Transcribe exactly every line from the one containing "S3: switch (5V, CN3/1) -> button (5V, CN3/1)" down to the final line of the listing below, including both, and leave out the rest.

[Task inputs — start]

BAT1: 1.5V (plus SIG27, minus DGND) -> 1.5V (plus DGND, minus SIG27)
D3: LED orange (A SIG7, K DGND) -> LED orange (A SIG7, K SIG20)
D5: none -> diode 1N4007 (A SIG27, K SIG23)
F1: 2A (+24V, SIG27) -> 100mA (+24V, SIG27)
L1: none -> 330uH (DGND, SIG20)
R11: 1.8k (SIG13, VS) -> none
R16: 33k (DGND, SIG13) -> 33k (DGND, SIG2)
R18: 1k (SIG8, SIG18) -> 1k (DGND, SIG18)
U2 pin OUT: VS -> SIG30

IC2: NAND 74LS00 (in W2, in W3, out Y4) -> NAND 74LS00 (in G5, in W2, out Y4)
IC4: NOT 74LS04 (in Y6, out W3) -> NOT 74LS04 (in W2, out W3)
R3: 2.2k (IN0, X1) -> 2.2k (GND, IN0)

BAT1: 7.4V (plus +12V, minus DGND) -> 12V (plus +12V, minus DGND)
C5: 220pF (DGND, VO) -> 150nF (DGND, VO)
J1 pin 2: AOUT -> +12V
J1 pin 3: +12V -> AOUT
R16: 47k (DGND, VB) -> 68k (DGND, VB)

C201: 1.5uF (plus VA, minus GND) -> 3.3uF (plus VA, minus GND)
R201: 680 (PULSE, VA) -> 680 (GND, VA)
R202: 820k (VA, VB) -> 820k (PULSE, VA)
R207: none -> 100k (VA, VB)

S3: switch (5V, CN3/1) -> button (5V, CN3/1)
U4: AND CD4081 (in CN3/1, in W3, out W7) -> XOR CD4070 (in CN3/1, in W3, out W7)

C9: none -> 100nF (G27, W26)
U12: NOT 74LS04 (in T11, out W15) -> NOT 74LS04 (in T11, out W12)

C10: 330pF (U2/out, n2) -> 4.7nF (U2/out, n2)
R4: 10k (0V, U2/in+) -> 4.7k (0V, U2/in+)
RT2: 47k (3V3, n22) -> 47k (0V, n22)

[Task inputs — finish]

**Written reply**.
S3: switch (5V, CN3/1) -> button (5V, CN3/1)
U4: AND CD4081 (in CN3/1, in W3, out W7) -> XOR CD4070 (in CN3/1, in W3, out W7)

C9: none -> 100nF (G27, W26)
U12: NOT 74LS04 (in T11, out W15) -> NOT 74LS04 (in T11, out W12)

C10: 330pF (U2/out, n2) -> 4.7nF (U2/out, n2)
R4: 10k (0V, U2/in+) -> 4.7k (0V, U2/in+)
RT2: 47k (3V3, n22) -> 47k (0V, n22)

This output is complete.